[[ Dataset extract open ]]

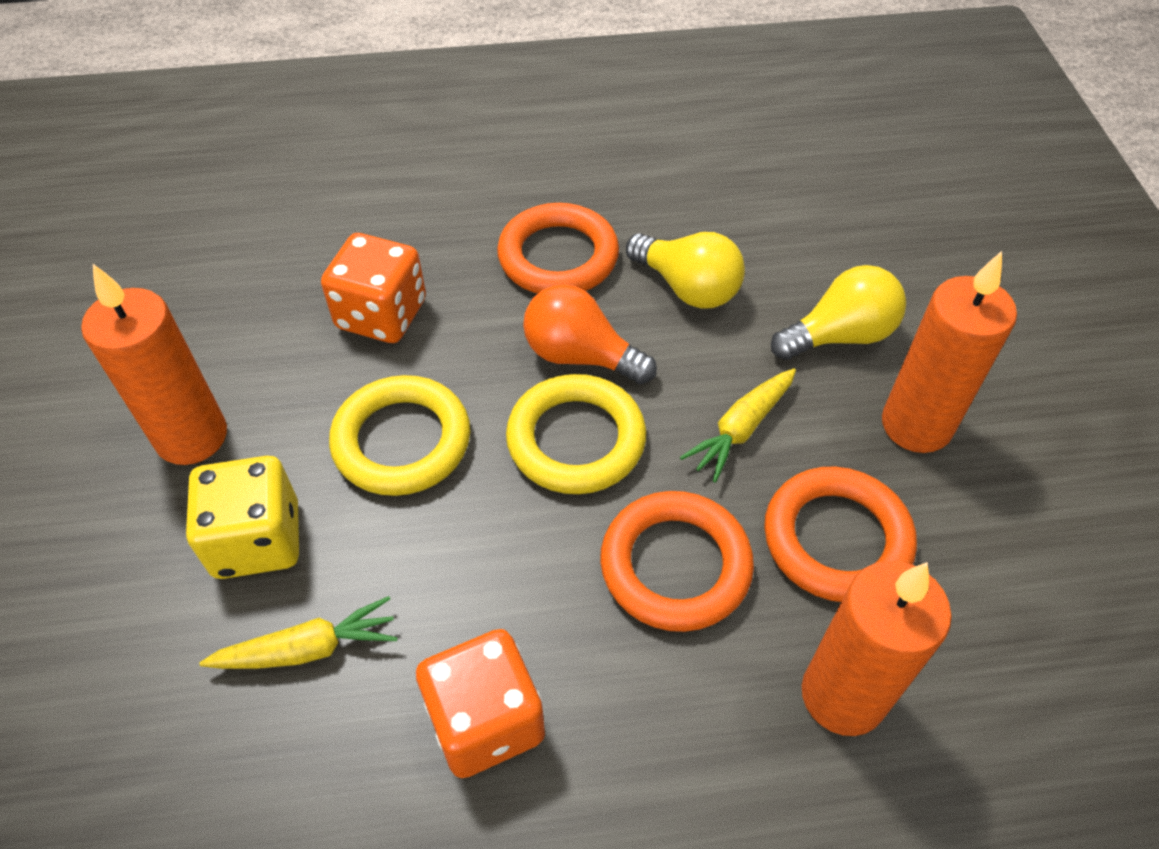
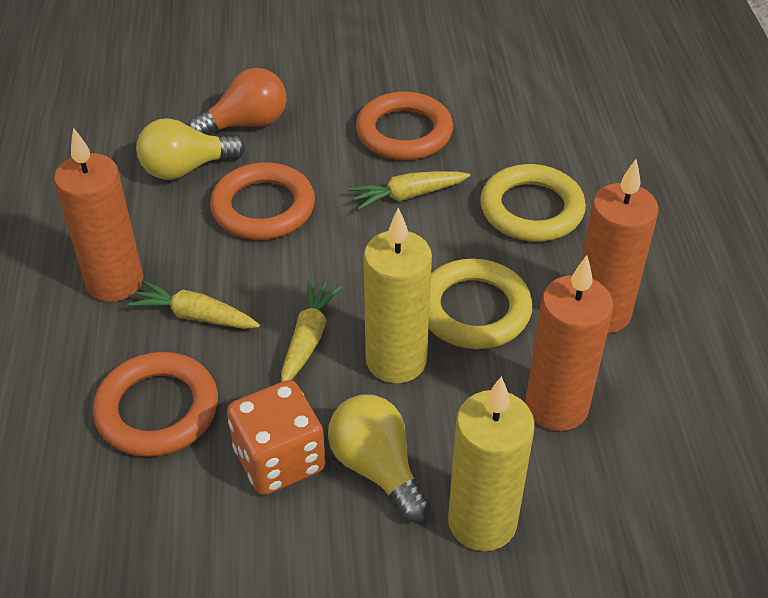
orange dice: 2 -> 1
yellow candle: 0 -> 2
yellow carrot: 2 -> 3
yellow dice: 1 -> 0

[[ Dataset extract closed ]]

**Task item**
Give again the lines from the line holding "yellow candle: 0 -> 2" through the close of the listing, both included, exactly as written and with nothing else.

**Problem solution**
yellow candle: 0 -> 2
yellow carrot: 2 -> 3
yellow dice: 1 -> 0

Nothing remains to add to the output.